=== Begin Enclosure ===

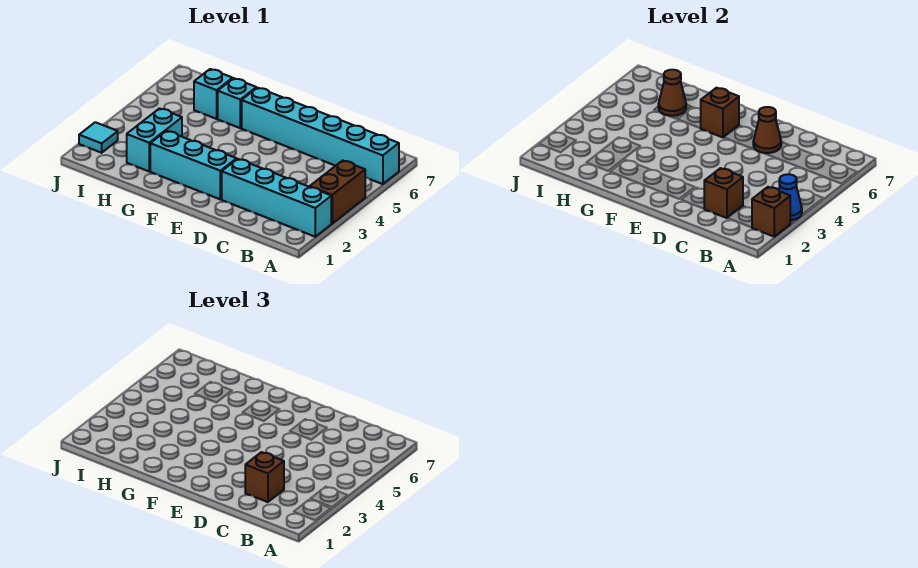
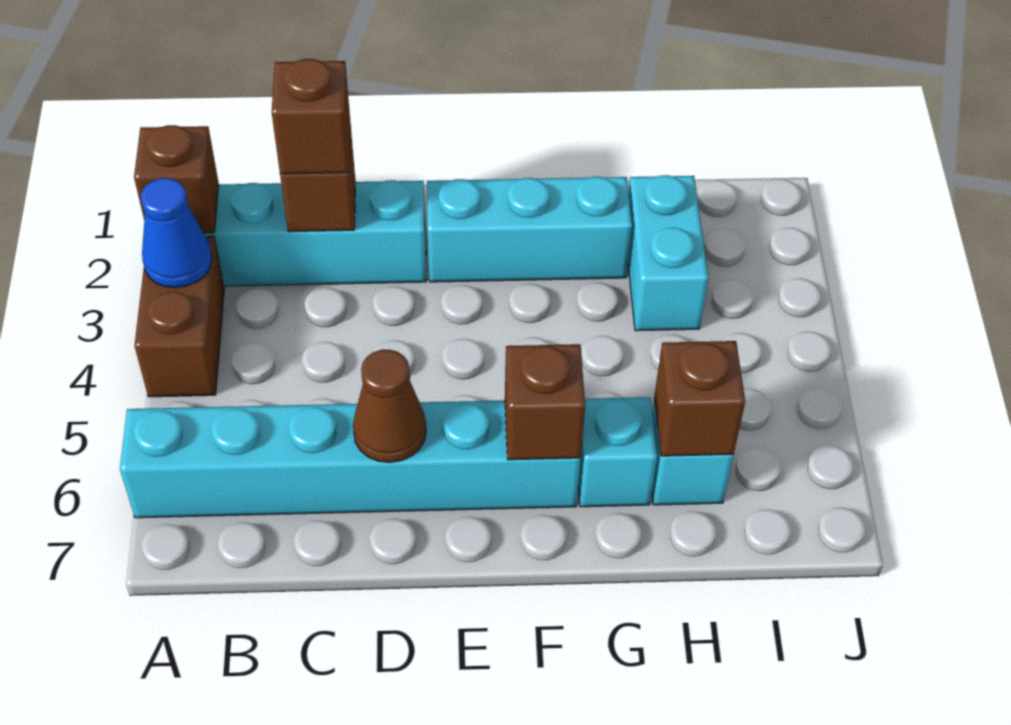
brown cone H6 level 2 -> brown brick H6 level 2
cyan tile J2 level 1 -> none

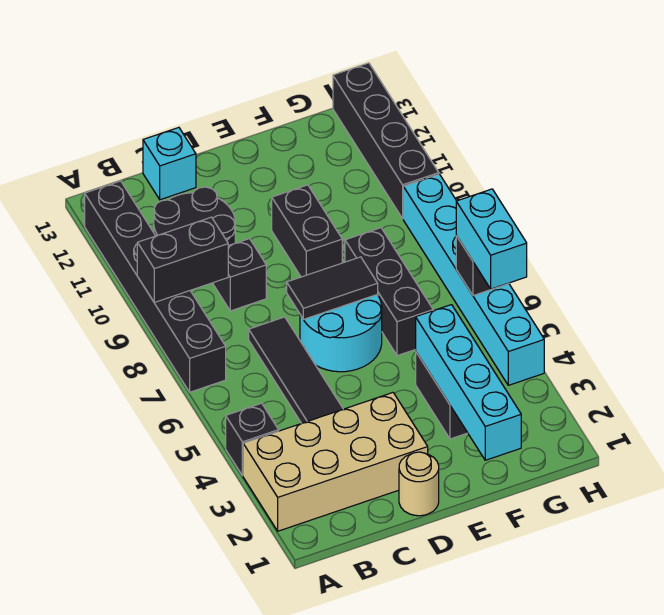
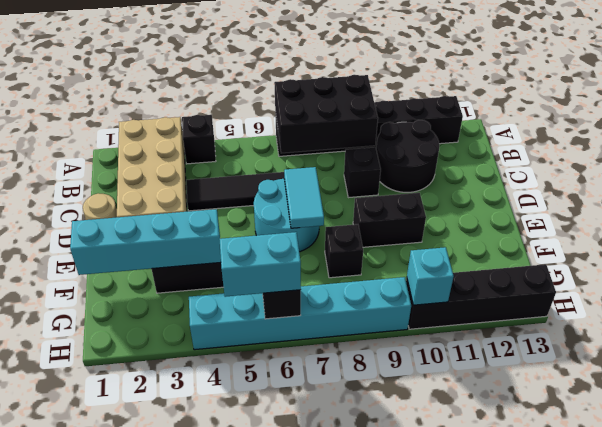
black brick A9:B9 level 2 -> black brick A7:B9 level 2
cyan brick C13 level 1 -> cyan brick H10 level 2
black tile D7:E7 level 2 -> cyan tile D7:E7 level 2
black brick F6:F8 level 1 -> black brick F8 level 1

=== End Enclosure ===
=== Begin Enclosure ===

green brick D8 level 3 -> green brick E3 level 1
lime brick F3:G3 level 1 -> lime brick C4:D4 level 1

=== End Enclosure ===

● EXERCISE:
Return exactly the lines above from the line that has "black brick A9:B9" through the line that has "black brick F6:F8", inclusive, and nothing else.

● RESULT OF THE EXERCISE:
black brick A9:B9 level 2 -> black brick A7:B9 level 2
cyan brick C13 level 1 -> cyan brick H10 level 2
black tile D7:E7 level 2 -> cyan tile D7:E7 level 2
black brick F6:F8 level 1 -> black brick F8 level 1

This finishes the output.